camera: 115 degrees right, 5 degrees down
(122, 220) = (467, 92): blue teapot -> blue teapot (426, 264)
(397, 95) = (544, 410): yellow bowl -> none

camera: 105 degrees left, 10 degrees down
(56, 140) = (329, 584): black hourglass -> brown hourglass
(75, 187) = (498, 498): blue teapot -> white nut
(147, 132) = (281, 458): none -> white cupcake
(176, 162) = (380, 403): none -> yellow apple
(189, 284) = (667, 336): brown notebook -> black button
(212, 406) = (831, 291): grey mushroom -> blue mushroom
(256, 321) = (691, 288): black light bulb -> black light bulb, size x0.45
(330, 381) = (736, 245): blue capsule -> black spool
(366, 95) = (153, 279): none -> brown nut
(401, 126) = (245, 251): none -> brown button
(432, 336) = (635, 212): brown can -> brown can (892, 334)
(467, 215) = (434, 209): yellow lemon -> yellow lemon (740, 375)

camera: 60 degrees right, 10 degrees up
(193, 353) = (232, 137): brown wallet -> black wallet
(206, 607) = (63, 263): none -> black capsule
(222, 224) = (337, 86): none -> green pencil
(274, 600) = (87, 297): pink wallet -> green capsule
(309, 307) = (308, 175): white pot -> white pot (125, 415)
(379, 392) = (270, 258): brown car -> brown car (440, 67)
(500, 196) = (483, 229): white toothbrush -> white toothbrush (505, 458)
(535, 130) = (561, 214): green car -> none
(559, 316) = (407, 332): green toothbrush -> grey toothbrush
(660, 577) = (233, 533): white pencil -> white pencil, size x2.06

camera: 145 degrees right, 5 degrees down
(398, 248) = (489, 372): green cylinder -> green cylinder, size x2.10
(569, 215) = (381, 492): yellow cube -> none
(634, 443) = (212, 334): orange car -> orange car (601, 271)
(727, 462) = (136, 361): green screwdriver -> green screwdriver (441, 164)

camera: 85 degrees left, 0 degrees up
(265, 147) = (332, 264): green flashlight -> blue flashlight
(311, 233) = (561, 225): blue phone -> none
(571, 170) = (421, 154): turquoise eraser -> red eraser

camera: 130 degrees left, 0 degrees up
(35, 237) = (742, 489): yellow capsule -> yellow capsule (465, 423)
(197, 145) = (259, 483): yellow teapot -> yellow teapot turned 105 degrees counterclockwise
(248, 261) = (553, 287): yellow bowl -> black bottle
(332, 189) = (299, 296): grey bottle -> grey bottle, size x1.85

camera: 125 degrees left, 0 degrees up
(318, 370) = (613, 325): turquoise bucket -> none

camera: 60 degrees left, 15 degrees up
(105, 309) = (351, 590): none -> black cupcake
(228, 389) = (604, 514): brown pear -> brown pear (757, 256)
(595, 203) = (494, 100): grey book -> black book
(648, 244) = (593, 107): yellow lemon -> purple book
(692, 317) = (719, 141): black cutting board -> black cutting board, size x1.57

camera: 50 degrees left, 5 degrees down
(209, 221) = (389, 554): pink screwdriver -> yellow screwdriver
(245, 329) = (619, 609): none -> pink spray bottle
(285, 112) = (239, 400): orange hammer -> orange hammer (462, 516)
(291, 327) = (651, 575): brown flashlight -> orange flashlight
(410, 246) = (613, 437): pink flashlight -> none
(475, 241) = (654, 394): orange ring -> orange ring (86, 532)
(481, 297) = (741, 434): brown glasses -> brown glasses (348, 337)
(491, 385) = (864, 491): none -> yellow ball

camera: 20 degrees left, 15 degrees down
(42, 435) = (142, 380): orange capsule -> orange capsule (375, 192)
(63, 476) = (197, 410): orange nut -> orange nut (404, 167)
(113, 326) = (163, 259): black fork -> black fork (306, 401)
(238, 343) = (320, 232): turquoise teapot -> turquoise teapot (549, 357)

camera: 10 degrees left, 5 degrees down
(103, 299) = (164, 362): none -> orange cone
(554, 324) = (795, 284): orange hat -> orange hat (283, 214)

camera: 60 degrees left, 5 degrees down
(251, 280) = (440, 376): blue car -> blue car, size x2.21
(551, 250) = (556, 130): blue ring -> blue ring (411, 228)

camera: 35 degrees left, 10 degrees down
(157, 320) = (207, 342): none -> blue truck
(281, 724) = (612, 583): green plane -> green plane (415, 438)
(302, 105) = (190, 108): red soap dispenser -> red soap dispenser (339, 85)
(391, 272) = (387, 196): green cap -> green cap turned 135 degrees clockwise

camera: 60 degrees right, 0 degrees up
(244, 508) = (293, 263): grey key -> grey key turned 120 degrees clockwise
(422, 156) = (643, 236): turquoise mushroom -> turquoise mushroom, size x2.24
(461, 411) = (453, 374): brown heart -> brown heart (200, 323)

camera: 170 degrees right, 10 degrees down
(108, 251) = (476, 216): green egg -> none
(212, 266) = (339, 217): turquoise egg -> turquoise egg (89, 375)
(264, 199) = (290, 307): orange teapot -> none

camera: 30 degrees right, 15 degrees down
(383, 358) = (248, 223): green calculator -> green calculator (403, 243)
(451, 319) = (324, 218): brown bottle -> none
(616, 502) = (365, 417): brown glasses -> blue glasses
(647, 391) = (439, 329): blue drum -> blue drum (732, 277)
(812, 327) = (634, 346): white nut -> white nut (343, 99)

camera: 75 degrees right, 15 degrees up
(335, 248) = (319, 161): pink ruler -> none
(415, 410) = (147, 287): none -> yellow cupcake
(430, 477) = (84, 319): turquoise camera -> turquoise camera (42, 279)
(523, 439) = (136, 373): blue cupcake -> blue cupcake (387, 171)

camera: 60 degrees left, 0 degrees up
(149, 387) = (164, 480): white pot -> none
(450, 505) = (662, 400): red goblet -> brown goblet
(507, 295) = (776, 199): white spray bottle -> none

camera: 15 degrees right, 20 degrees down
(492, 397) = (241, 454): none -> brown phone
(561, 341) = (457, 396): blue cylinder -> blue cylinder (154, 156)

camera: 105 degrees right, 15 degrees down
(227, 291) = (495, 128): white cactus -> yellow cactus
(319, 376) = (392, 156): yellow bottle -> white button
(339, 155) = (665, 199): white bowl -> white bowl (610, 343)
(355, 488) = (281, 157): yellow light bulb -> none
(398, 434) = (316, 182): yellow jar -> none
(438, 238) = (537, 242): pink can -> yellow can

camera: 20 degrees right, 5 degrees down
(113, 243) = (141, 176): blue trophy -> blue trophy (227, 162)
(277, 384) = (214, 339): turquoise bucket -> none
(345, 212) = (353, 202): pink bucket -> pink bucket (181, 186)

#### WORK ORDER
Only one stretch of the records above is wanted: the lines between the one holding "(245, 329) = (619, 609): none" and the one holding "(422, 156) = (643, 236): turquoise", inclusive, reproduced exactly.

#### RESPONSE
(245, 329) = (619, 609): none -> pink spray bottle
(285, 112) = (239, 400): orange hammer -> orange hammer (462, 516)
(291, 327) = (651, 575): brown flashlight -> orange flashlight
(410, 246) = (613, 437): pink flashlight -> none
(475, 241) = (654, 394): orange ring -> orange ring (86, 532)
(481, 297) = (741, 434): brown glasses -> brown glasses (348, 337)
(491, 385) = (864, 491): none -> yellow ball

camera: 20 degrees left, 15 degrees down
(42, 435) = (142, 380): orange capsule -> orange capsule (375, 192)
(63, 476) = (197, 410): orange nut -> orange nut (404, 167)
(113, 326) = (163, 259): black fork -> black fork (306, 401)
(238, 343) = (320, 232): turquoise teapot -> turquoise teapot (549, 357)

camera: 10 degrees left, 5 degrees down
(103, 299) = (164, 362): none -> orange cone
(554, 324) = (795, 284): orange hat -> orange hat (283, 214)

camera: 60 degrees left, 5 degrees down
(251, 280) = (440, 376): blue car -> blue car, size x2.21
(551, 250) = (556, 130): blue ring -> blue ring (411, 228)

camera: 35 degrees left, 10 degrees down
(157, 320) = (207, 342): none -> blue truck
(281, 724) = (612, 583): green plane -> green plane (415, 438)
(302, 105) = (190, 108): red soap dispenser -> red soap dispenser (339, 85)
(391, 272) = (387, 196): green cap -> green cap turned 135 degrees clockwise

camera: 60 degrees right, 0 degrees up
(244, 508) = (293, 263): grey key -> grey key turned 120 degrees clockwise
(422, 156) = (643, 236): turquoise mushroom -> turquoise mushroom, size x2.24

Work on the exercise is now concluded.